[Input records Boundary: Start]

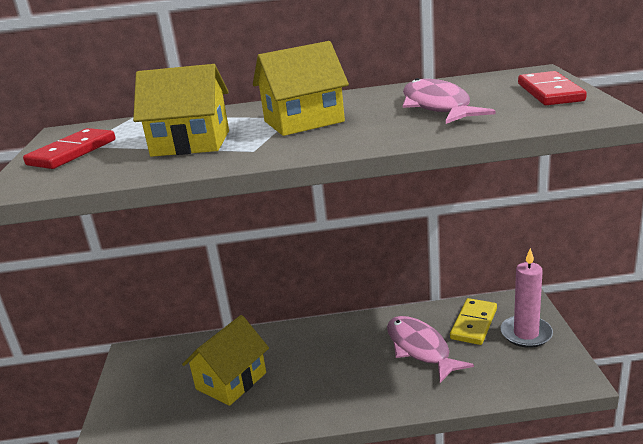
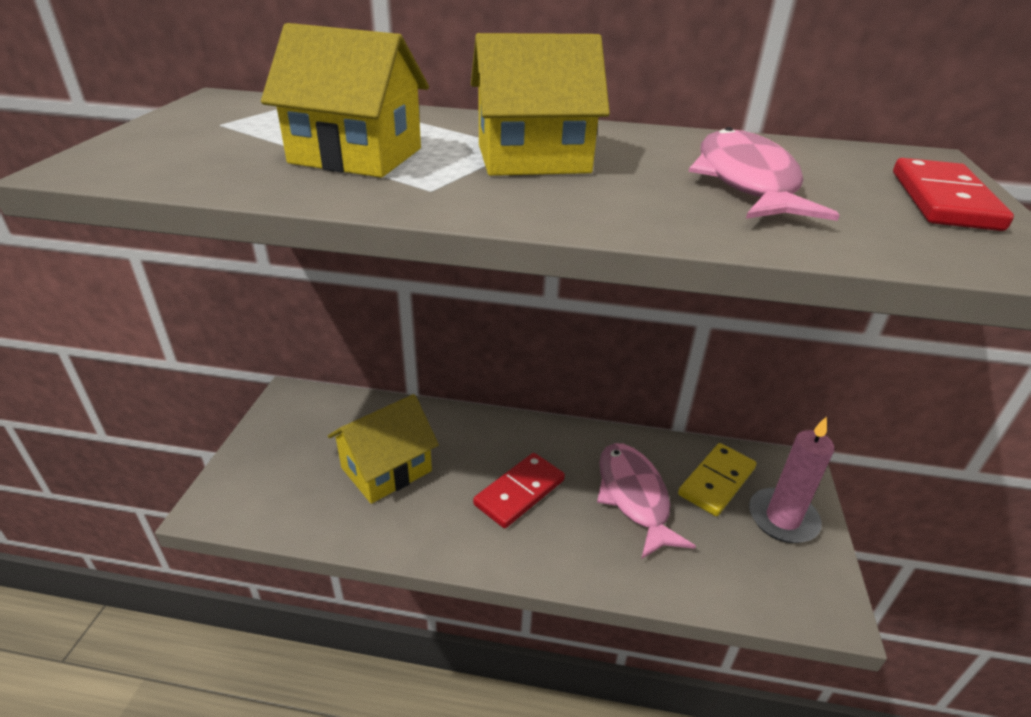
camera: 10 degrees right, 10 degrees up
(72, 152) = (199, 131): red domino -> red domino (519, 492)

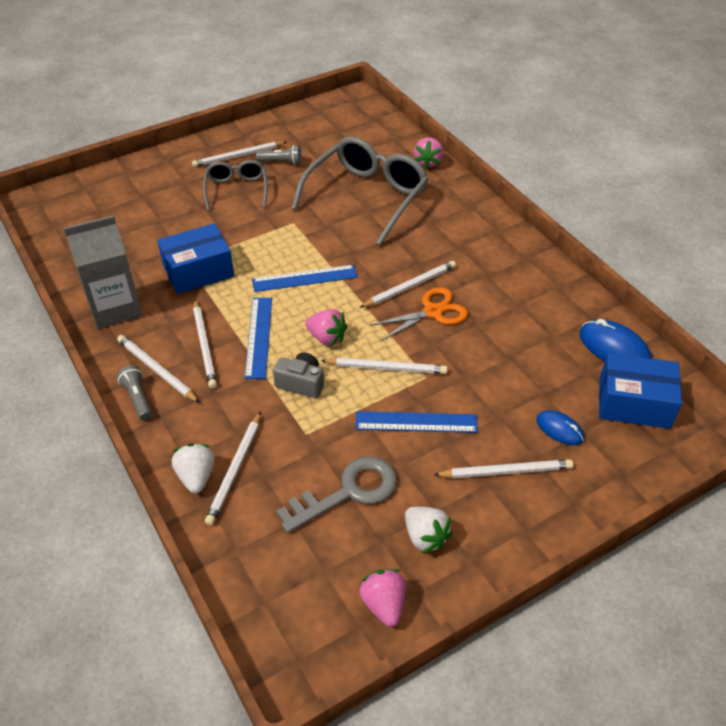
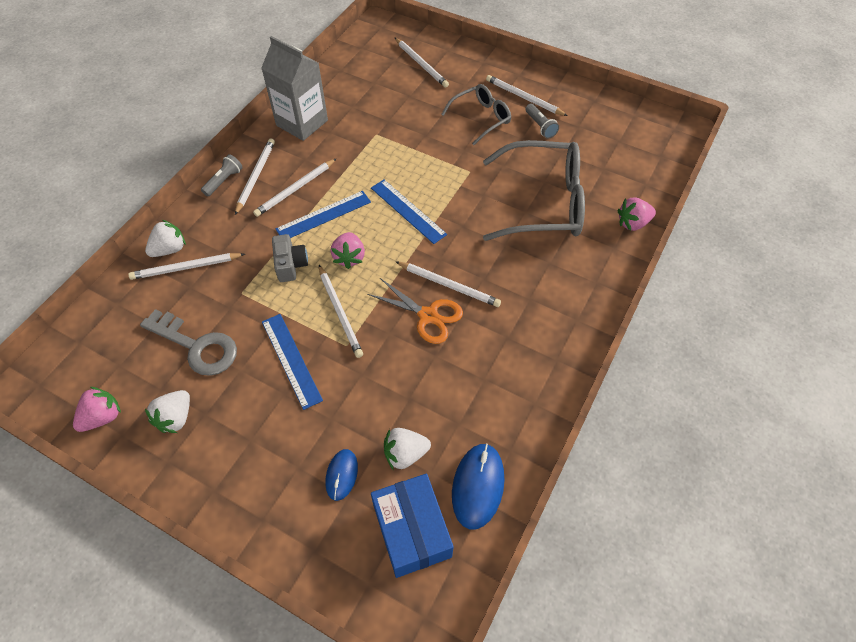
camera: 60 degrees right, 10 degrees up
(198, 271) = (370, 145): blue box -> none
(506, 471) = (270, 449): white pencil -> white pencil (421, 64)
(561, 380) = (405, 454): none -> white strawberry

[Input records Boundary: End]
[Input records Boundary: Start]

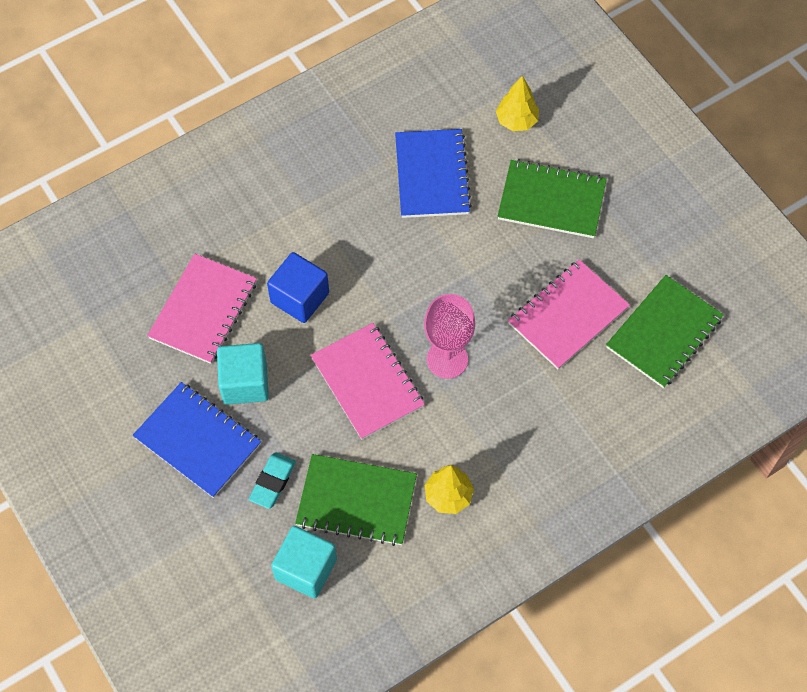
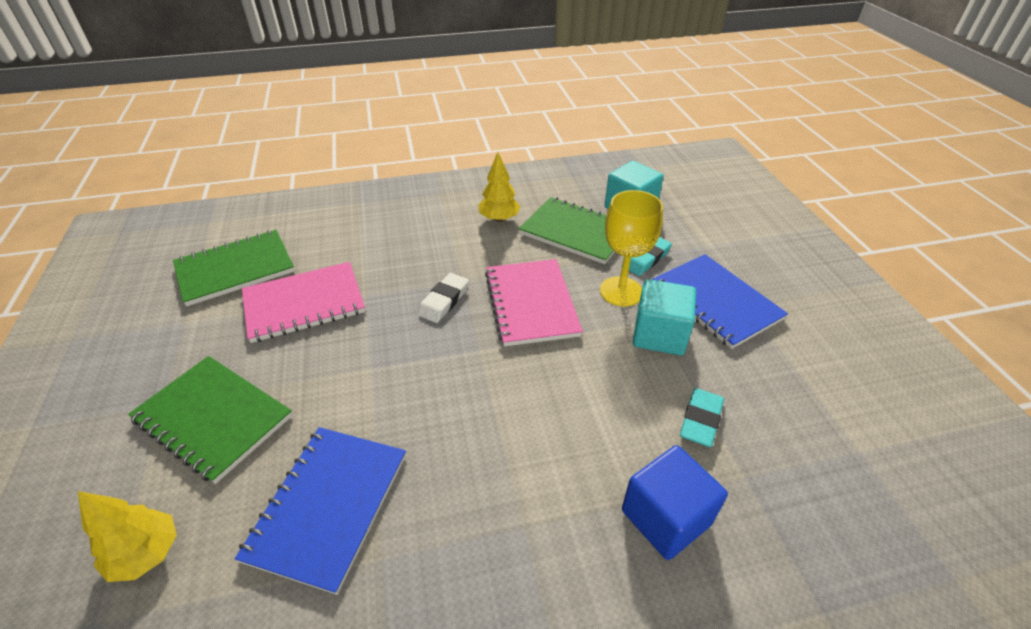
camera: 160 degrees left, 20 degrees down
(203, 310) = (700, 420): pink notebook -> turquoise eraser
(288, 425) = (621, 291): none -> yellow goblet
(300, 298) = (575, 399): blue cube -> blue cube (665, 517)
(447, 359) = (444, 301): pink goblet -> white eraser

[Input records Boundary: End]

Take the lines above starting at the one containing "camera: 10 degrees right, 10 degrees up" and ending at the one containing "(561, 380) = (405, 454): none", and print them again exactly, without pictures.

camera: 10 degrees right, 10 degrees up
(72, 152) = (199, 131): red domino -> red domino (519, 492)

camera: 60 degrees right, 10 degrees up
(198, 271) = (370, 145): blue box -> none
(506, 471) = (270, 449): white pencil -> white pencil (421, 64)
(561, 380) = (405, 454): none -> white strawberry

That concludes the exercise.